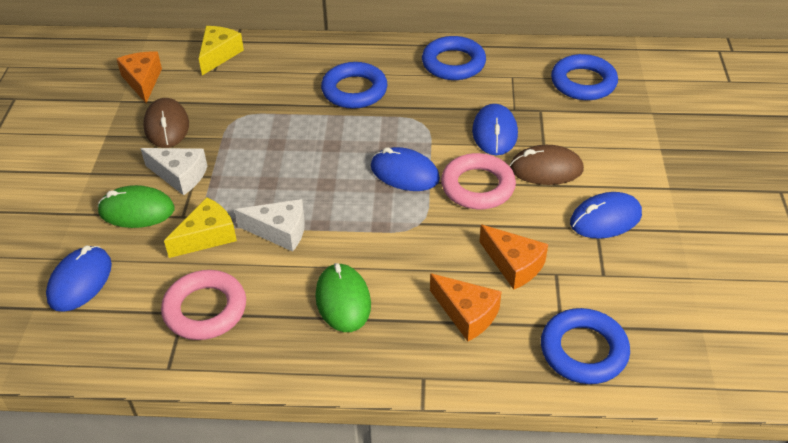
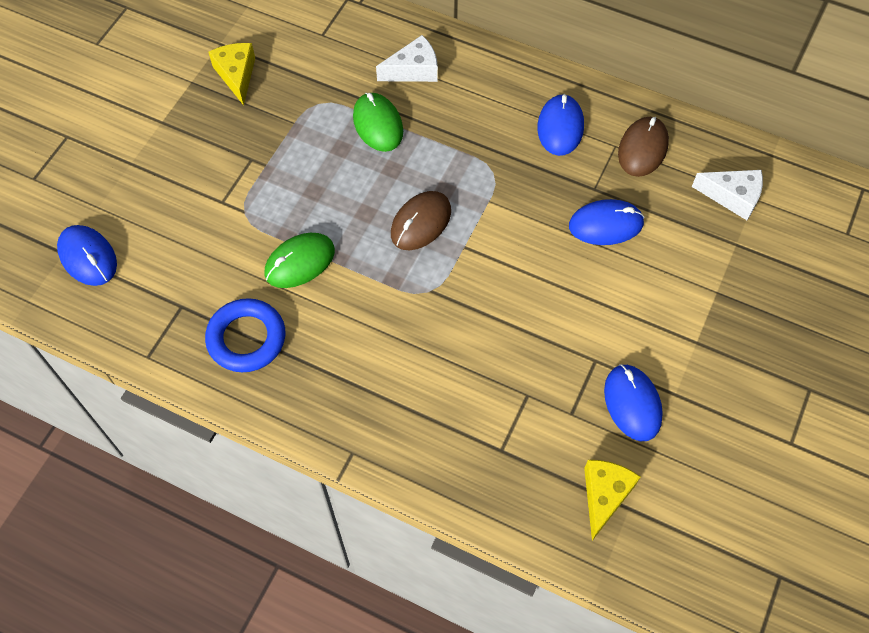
blue ring: 4 -> 1
orange cheese: 3 -> 0
pink ring: 2 -> 0

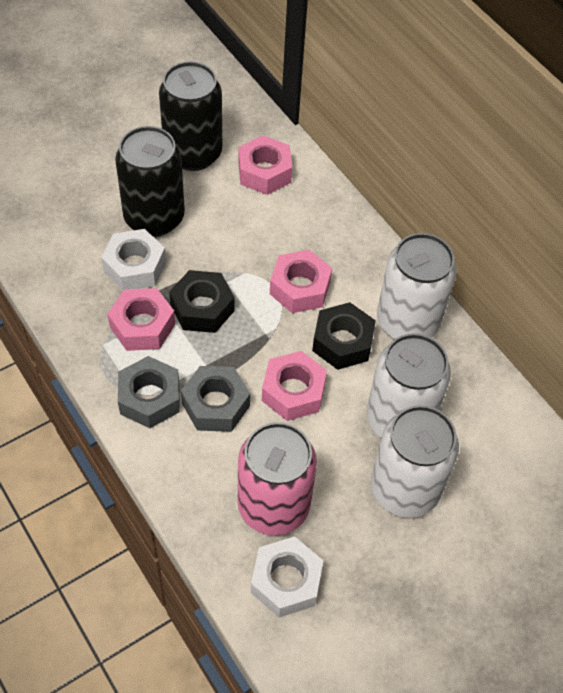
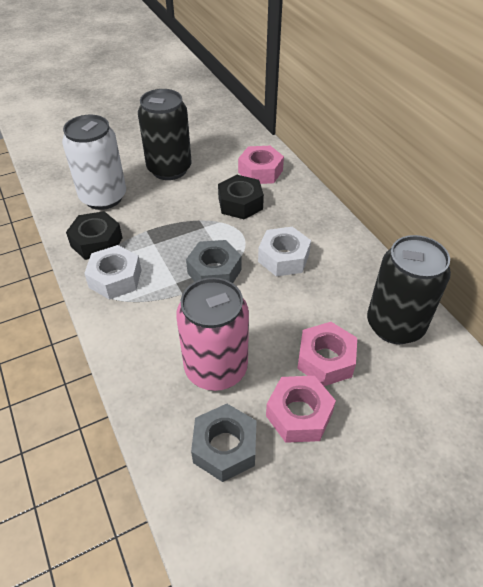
pink nut: 4 -> 3
white can: 3 -> 1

····················

TASK INSTRUCTIONS
Word for word, restate all of the entries above and leave each picture out.

REPLY TO THE EXERCISE
blue ring: 4 -> 1
orange cheese: 3 -> 0
pink ring: 2 -> 0

pink nut: 4 -> 3
white can: 3 -> 1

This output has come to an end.